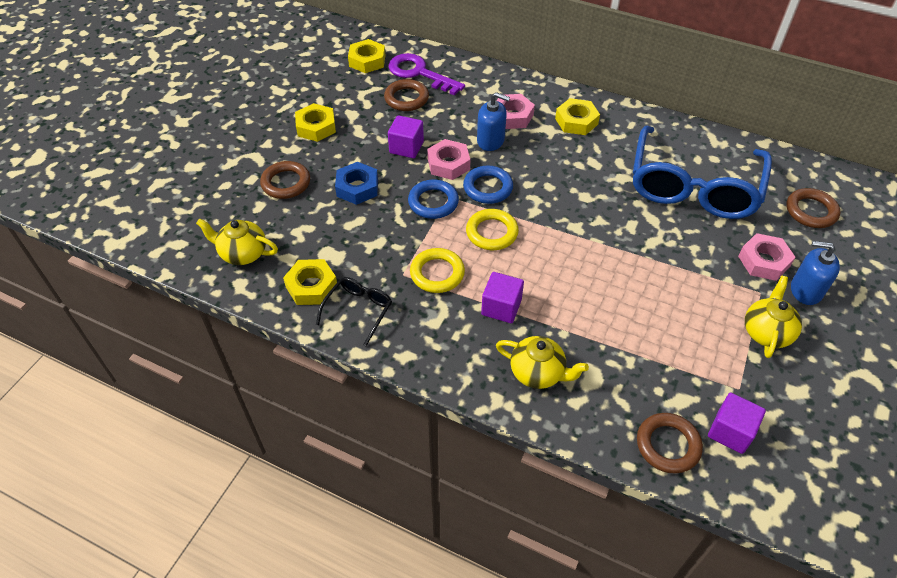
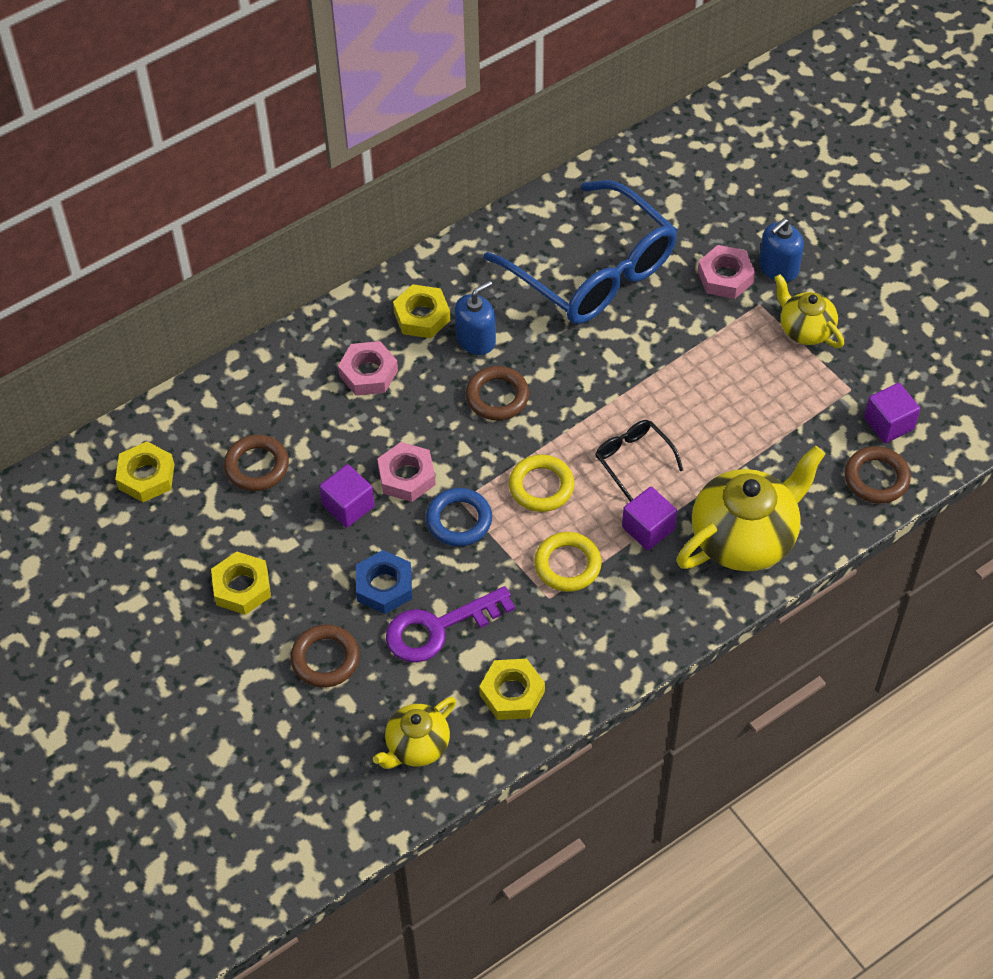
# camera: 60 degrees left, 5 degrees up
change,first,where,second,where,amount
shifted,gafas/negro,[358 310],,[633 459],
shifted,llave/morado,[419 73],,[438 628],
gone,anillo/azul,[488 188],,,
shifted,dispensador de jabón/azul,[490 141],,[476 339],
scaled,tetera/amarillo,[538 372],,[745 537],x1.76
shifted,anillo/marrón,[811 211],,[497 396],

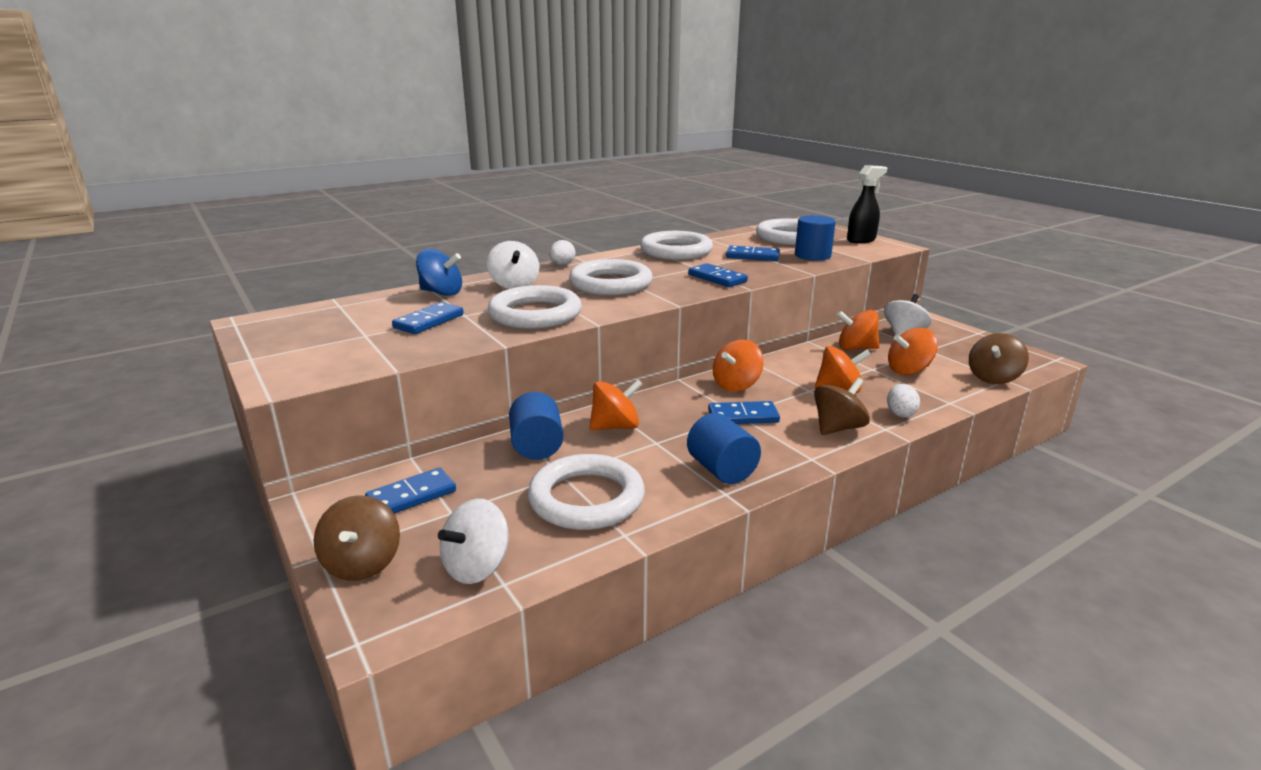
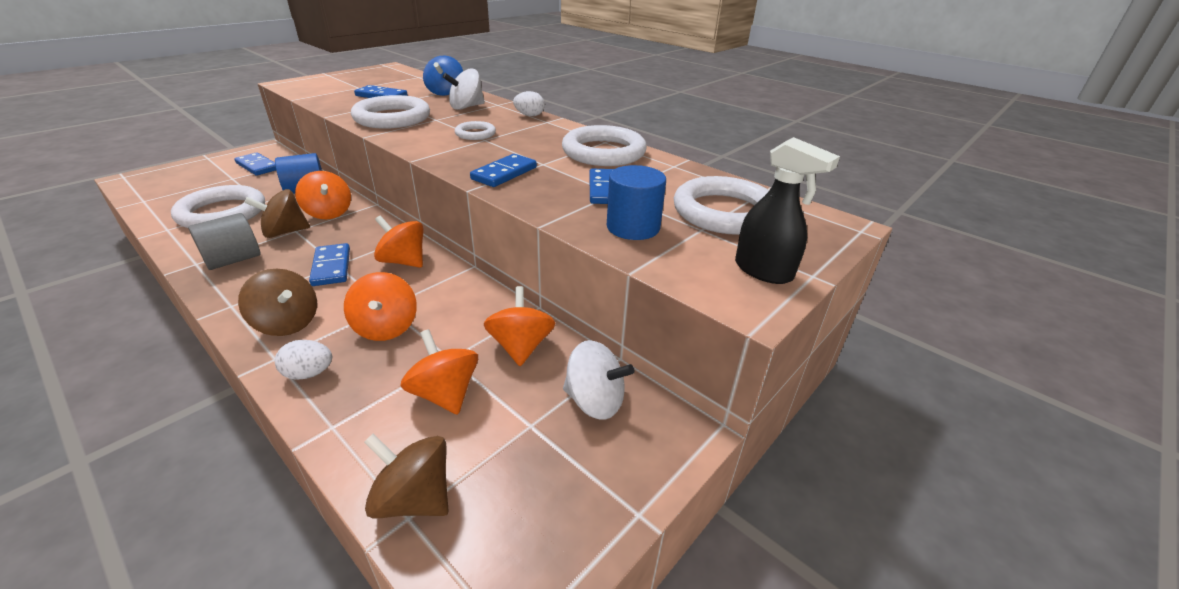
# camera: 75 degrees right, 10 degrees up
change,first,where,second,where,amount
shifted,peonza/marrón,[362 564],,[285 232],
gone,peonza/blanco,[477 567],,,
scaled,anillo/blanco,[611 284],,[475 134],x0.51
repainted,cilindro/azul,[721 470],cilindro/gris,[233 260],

◆ **Work instruction**
Give back each of the records above word for word, apart from the pictures.

◆ **Result of this task**
# camera: 60 degrees left, 5 degrees up
change,first,where,second,where,amount
shifted,gafas/negro,[358 310],,[633 459],
shifted,llave/morado,[419 73],,[438 628],
gone,anillo/azul,[488 188],,,
shifted,dispensador de jabón/azul,[490 141],,[476 339],
scaled,tetera/amarillo,[538 372],,[745 537],x1.76
shifted,anillo/marrón,[811 211],,[497 396],

# camera: 75 degrees right, 10 degrees up
change,first,where,second,where,amount
shifted,peonza/marrón,[362 564],,[285 232],
gone,peonza/blanco,[477 567],,,
scaled,anillo/blanco,[611 284],,[475 134],x0.51
repainted,cilindro/azul,[721 470],cilindro/gris,[233 260],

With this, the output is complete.